Task requirements: Only part of the listing is needed, namely the lines from its start through the line with "grey tree: 0 -> 1", and they should be retyped exactly.

Segment Start: Records for processing

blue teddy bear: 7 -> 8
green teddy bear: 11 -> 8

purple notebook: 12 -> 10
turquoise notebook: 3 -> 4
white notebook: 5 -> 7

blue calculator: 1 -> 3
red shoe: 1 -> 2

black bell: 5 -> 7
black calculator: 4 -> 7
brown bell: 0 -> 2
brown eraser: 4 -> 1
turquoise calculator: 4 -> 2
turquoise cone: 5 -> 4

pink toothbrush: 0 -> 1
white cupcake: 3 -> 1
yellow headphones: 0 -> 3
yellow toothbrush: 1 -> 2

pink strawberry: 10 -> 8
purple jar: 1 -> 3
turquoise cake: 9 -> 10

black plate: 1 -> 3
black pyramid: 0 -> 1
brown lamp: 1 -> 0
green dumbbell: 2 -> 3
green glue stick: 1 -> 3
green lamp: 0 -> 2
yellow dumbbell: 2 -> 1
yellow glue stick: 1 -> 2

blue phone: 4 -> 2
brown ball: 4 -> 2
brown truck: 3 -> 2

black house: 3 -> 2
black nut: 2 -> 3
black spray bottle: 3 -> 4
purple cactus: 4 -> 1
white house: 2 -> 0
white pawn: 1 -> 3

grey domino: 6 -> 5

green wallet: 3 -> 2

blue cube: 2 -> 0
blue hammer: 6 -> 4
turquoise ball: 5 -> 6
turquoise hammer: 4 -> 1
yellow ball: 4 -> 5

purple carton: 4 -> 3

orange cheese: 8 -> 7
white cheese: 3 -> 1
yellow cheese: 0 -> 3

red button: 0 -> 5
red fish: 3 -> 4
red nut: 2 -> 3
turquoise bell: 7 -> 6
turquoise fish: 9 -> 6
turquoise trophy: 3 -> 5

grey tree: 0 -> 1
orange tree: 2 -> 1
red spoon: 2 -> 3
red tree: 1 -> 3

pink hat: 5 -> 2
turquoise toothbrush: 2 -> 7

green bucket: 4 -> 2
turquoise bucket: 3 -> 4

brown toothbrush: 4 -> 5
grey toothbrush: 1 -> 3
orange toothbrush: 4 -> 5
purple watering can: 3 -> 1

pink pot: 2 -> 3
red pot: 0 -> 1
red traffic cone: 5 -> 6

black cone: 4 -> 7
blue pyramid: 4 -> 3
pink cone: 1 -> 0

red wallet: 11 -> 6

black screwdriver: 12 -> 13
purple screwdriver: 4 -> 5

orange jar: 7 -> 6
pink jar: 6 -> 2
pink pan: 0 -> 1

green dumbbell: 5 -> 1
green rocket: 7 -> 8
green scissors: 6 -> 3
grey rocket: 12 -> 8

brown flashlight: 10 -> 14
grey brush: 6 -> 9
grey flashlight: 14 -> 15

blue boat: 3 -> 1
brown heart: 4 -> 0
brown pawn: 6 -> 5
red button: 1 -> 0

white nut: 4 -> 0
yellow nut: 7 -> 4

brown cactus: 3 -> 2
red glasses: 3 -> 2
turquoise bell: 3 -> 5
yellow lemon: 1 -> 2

Segment End: Records for processing

Output of the task:
blue teddy bear: 7 -> 8
green teddy bear: 11 -> 8

purple notebook: 12 -> 10
turquoise notebook: 3 -> 4
white notebook: 5 -> 7

blue calculator: 1 -> 3
red shoe: 1 -> 2

black bell: 5 -> 7
black calculator: 4 -> 7
brown bell: 0 -> 2
brown eraser: 4 -> 1
turquoise calculator: 4 -> 2
turquoise cone: 5 -> 4

pink toothbrush: 0 -> 1
white cupcake: 3 -> 1
yellow headphones: 0 -> 3
yellow toothbrush: 1 -> 2

pink strawberry: 10 -> 8
purple jar: 1 -> 3
turquoise cake: 9 -> 10

black plate: 1 -> 3
black pyramid: 0 -> 1
brown lamp: 1 -> 0
green dumbbell: 2 -> 3
green glue stick: 1 -> 3
green lamp: 0 -> 2
yellow dumbbell: 2 -> 1
yellow glue stick: 1 -> 2

blue phone: 4 -> 2
brown ball: 4 -> 2
brown truck: 3 -> 2

black house: 3 -> 2
black nut: 2 -> 3
black spray bottle: 3 -> 4
purple cactus: 4 -> 1
white house: 2 -> 0
white pawn: 1 -> 3

grey domino: 6 -> 5

green wallet: 3 -> 2

blue cube: 2 -> 0
blue hammer: 6 -> 4
turquoise ball: 5 -> 6
turquoise hammer: 4 -> 1
yellow ball: 4 -> 5

purple carton: 4 -> 3

orange cheese: 8 -> 7
white cheese: 3 -> 1
yellow cheese: 0 -> 3

red button: 0 -> 5
red fish: 3 -> 4
red nut: 2 -> 3
turquoise bell: 7 -> 6
turquoise fish: 9 -> 6
turquoise trophy: 3 -> 5

grey tree: 0 -> 1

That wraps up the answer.